RECORD EXCERPTS: Begin

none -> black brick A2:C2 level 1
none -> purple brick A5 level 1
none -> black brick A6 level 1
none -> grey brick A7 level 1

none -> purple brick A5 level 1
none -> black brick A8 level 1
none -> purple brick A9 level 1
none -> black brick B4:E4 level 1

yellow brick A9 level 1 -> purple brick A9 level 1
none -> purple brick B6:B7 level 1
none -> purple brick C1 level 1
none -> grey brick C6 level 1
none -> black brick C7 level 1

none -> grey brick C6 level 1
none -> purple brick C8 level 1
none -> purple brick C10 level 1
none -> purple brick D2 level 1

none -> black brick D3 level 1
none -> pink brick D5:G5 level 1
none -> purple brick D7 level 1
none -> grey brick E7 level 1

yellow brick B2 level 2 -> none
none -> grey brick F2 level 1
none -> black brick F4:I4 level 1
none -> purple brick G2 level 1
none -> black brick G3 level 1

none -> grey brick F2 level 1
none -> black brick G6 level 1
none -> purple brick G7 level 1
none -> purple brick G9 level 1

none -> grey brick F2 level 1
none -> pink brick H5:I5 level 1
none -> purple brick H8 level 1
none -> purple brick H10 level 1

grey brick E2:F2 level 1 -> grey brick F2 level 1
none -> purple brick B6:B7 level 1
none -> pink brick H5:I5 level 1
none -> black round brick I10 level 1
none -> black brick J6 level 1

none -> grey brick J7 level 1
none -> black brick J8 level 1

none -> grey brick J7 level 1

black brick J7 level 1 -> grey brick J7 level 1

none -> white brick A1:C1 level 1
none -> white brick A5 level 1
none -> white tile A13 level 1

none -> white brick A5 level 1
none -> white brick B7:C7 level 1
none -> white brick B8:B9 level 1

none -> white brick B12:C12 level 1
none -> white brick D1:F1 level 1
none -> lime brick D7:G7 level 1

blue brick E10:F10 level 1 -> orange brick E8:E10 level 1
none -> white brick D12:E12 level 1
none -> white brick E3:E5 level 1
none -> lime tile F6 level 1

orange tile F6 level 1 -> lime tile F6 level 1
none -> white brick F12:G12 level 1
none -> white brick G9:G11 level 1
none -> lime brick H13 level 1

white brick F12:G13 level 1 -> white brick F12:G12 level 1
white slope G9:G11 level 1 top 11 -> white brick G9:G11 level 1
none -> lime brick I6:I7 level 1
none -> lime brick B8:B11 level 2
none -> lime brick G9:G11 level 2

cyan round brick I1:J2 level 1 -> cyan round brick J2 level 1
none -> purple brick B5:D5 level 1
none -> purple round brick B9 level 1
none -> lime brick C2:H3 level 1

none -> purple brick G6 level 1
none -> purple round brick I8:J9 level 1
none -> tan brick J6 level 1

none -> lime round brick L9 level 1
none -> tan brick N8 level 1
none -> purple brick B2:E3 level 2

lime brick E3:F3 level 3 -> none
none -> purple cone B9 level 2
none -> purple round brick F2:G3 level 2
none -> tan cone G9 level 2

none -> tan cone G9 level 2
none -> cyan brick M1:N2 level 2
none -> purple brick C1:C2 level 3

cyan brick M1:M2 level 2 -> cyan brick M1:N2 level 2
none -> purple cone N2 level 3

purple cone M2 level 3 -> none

RECORD EXCERPTS: End

- _WHAT IS NEEDED_
Whenever a line in the listing above includes the word "cone", return that line.

- _SOLVED PROBLEM_
none -> purple cone B9 level 2
none -> tan cone G9 level 2
none -> tan cone G9 level 2
none -> purple cone N2 level 3
purple cone M2 level 3 -> none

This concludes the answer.